[Records from a collection]
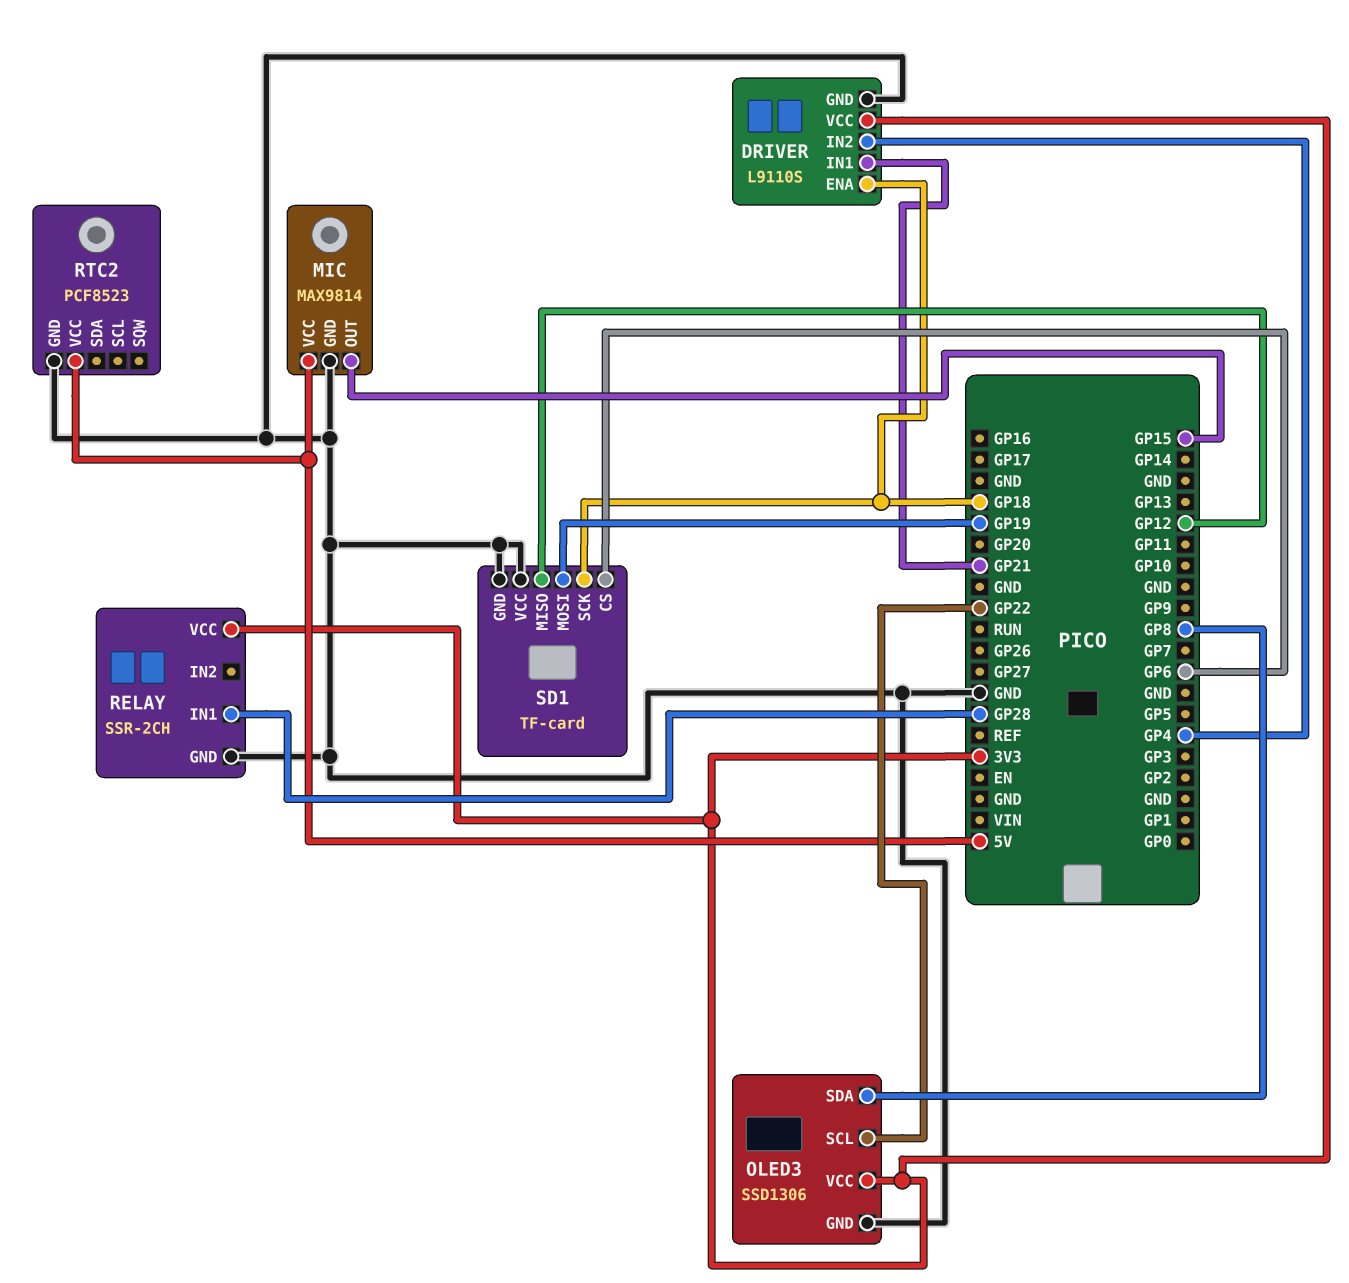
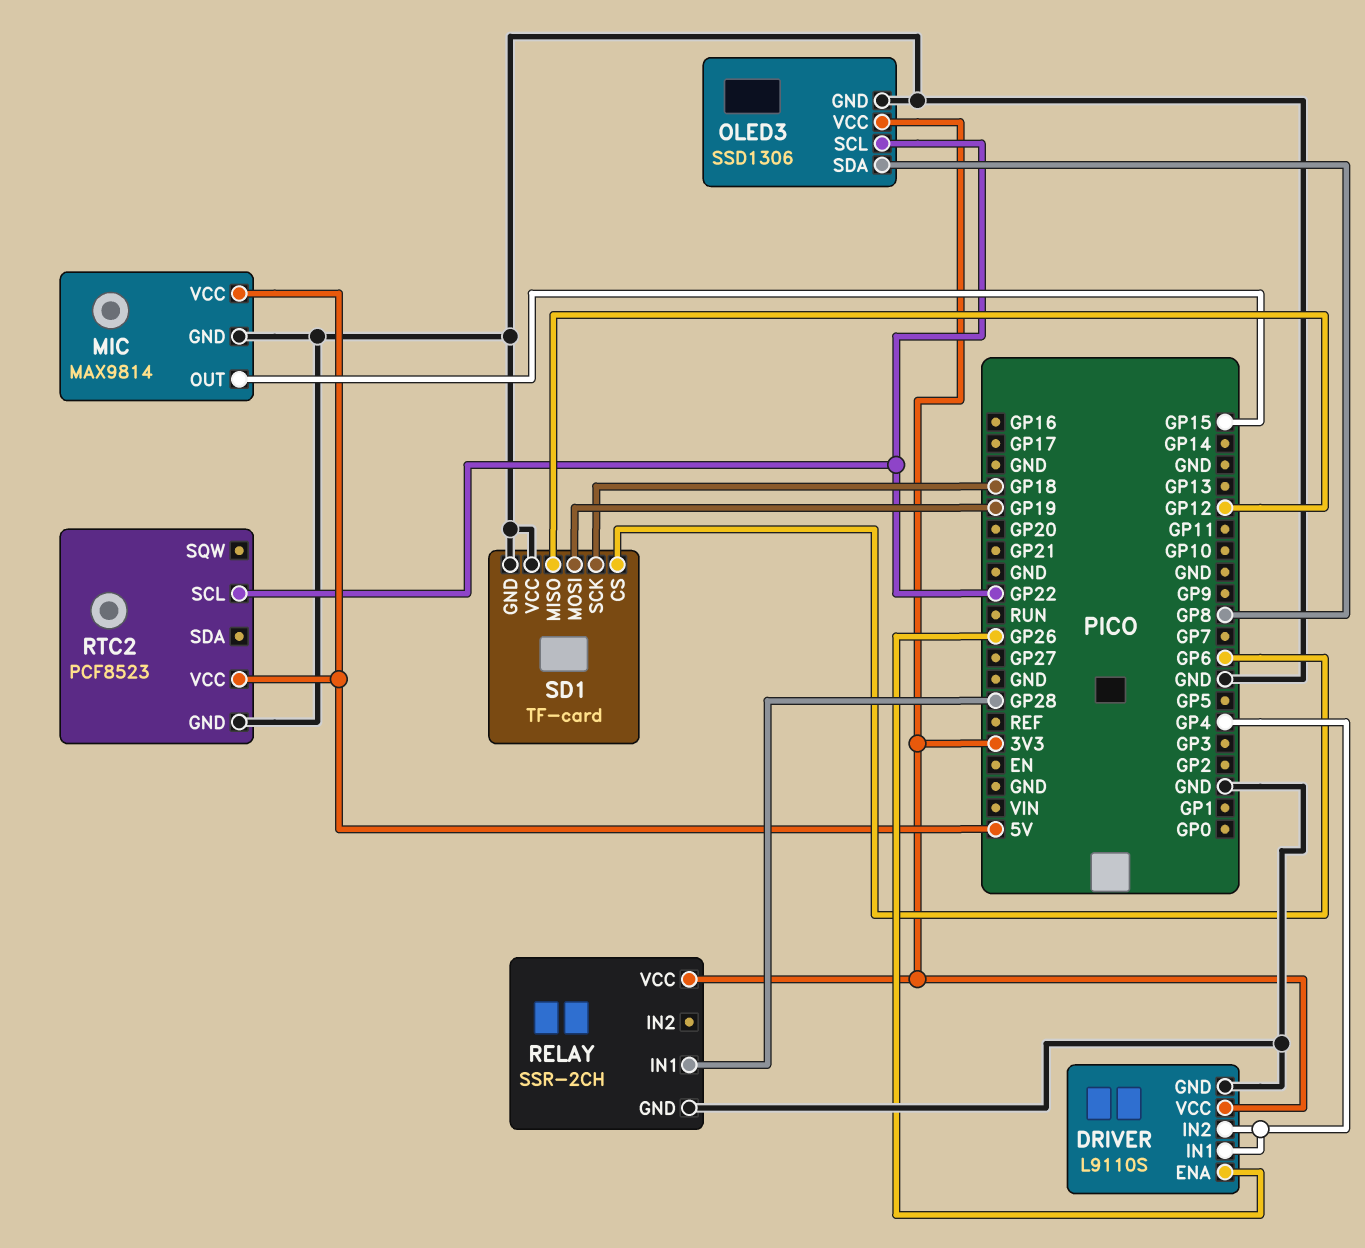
DRIVER pin ENA: GP18 -> GP26
DRIVER pin IN1: GP21 -> GP4
RTC2 pin SCL: none -> GP22

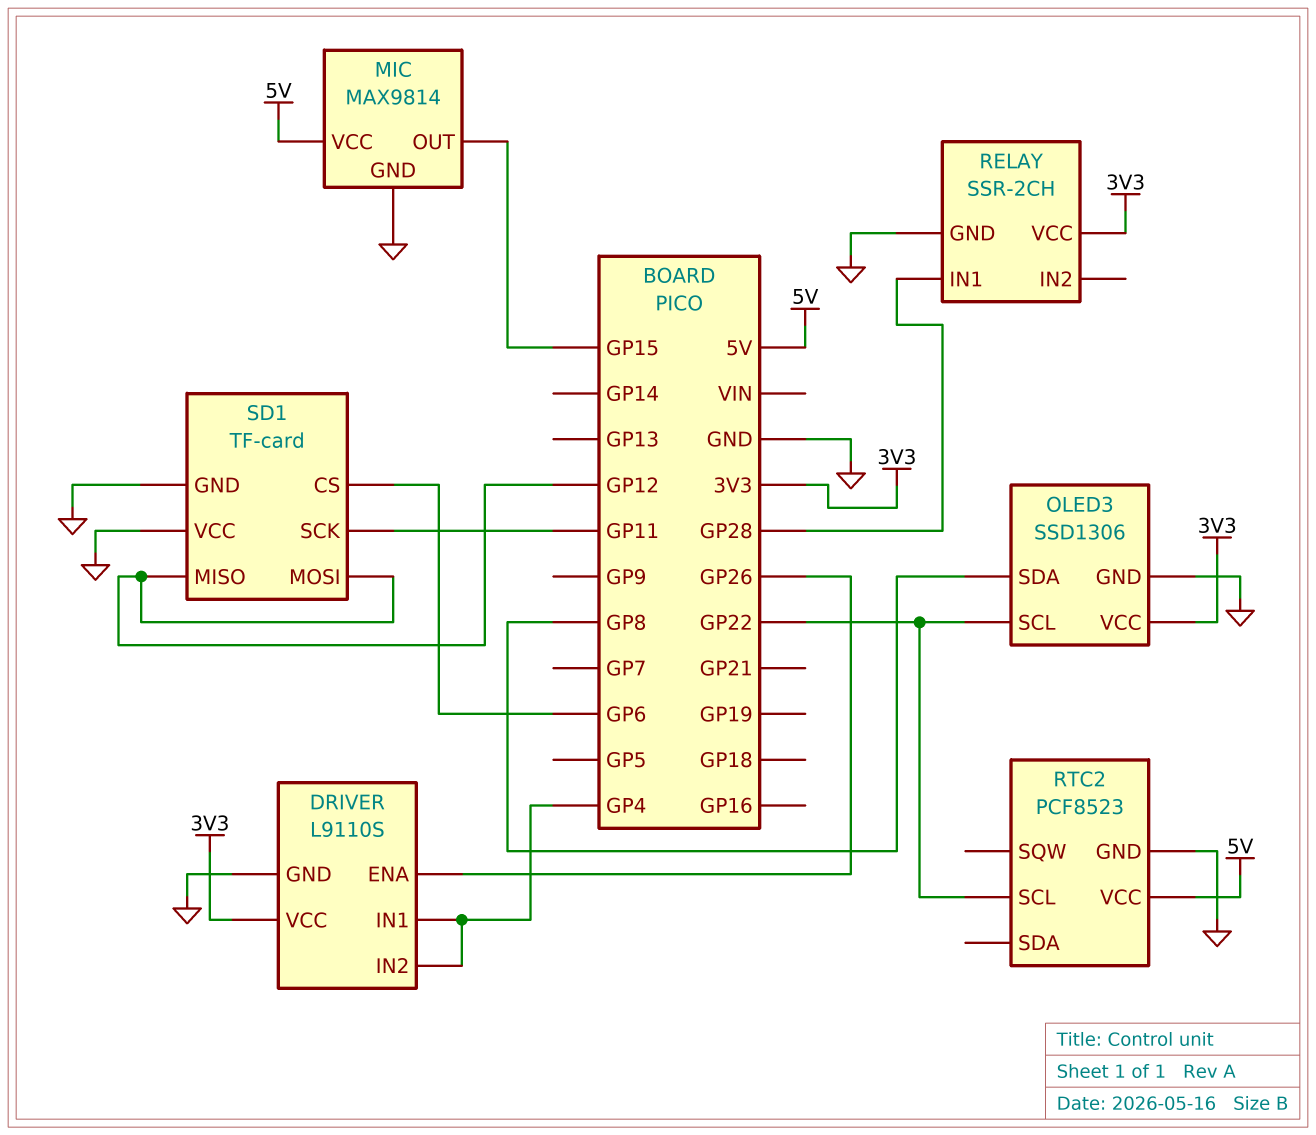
SD1 pin MOSI: GP19 -> GP12
SD1 pin SCK: GP18 -> GP11

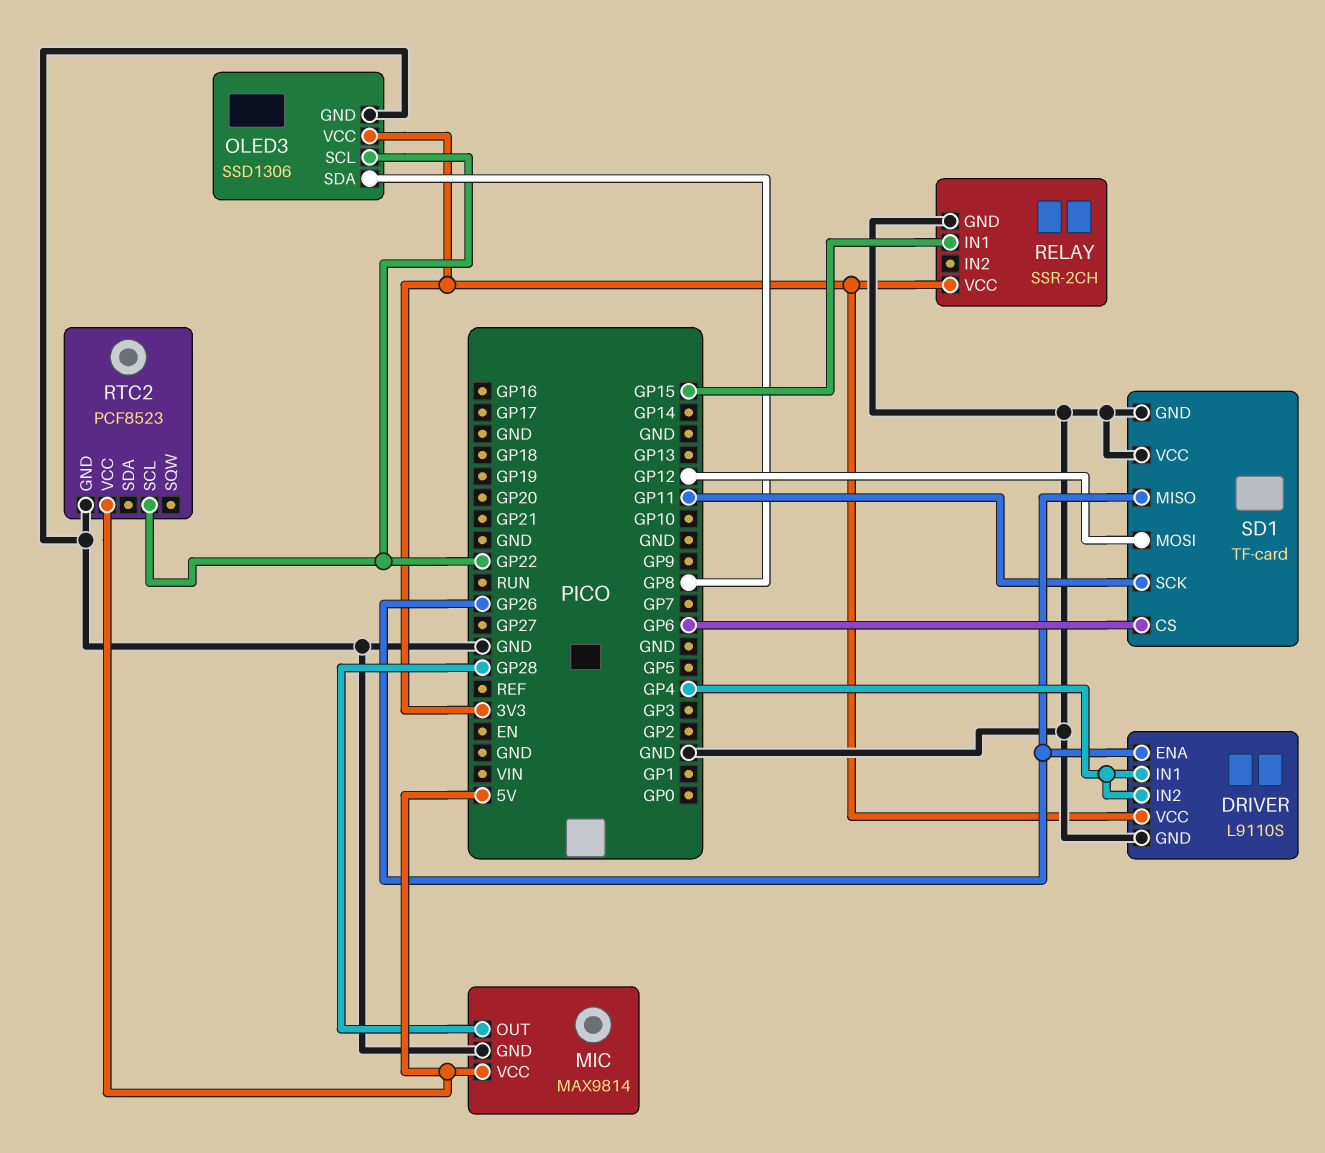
MIC pin OUT: GP15 -> GP28
RELAY pin IN1: GP28 -> GP15
SD1 pin MISO: GP12 -> GP26

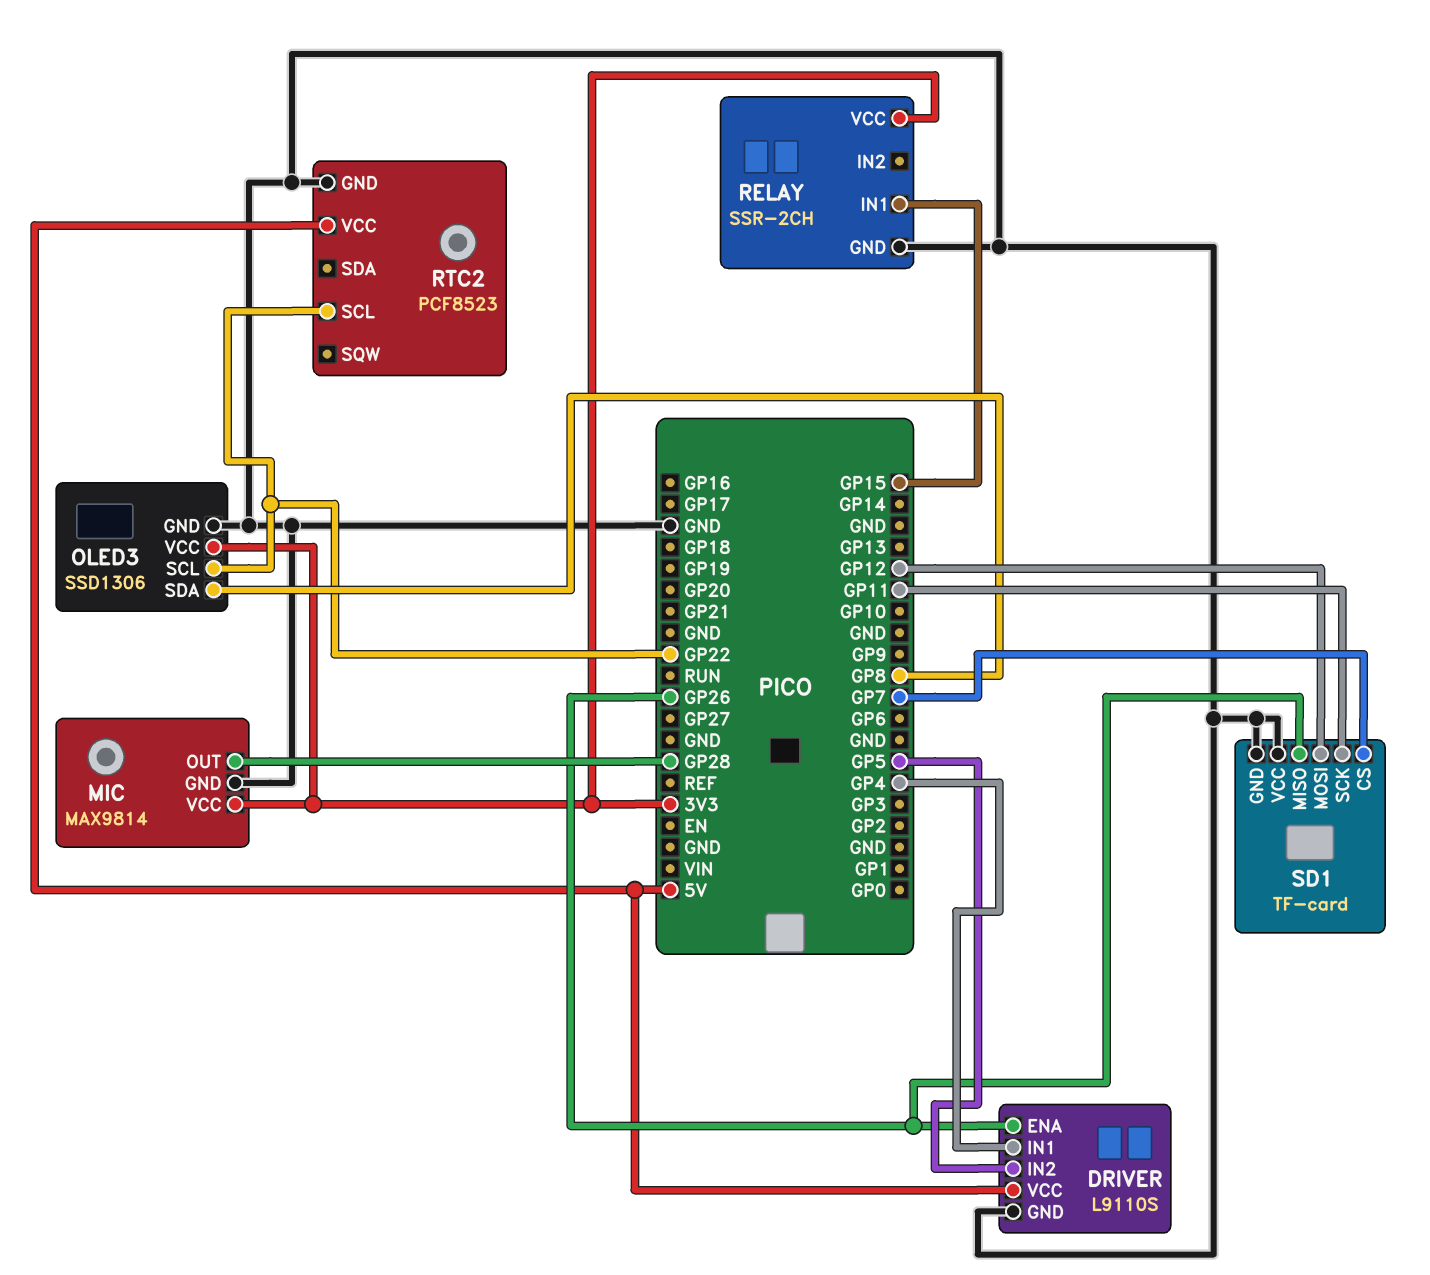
DRIVER pin IN2: GP4 -> GP5
DRIVER pin VCC: 3V3 -> 5V
MIC pin VCC: 5V -> 3V3
SD1 pin CS: GP6 -> GP7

# ASSIGNED TASK:
Keep every word of the data as it is when you write it out, but drop the pictures.

# ANSWER BELOW:
DRIVER pin ENA: GP18 -> GP26
DRIVER pin IN1: GP21 -> GP4
RTC2 pin SCL: none -> GP22

SD1 pin MOSI: GP19 -> GP12
SD1 pin SCK: GP18 -> GP11

MIC pin OUT: GP15 -> GP28
RELAY pin IN1: GP28 -> GP15
SD1 pin MISO: GP12 -> GP26

DRIVER pin IN2: GP4 -> GP5
DRIVER pin VCC: 3V3 -> 5V
MIC pin VCC: 5V -> 3V3
SD1 pin CS: GP6 -> GP7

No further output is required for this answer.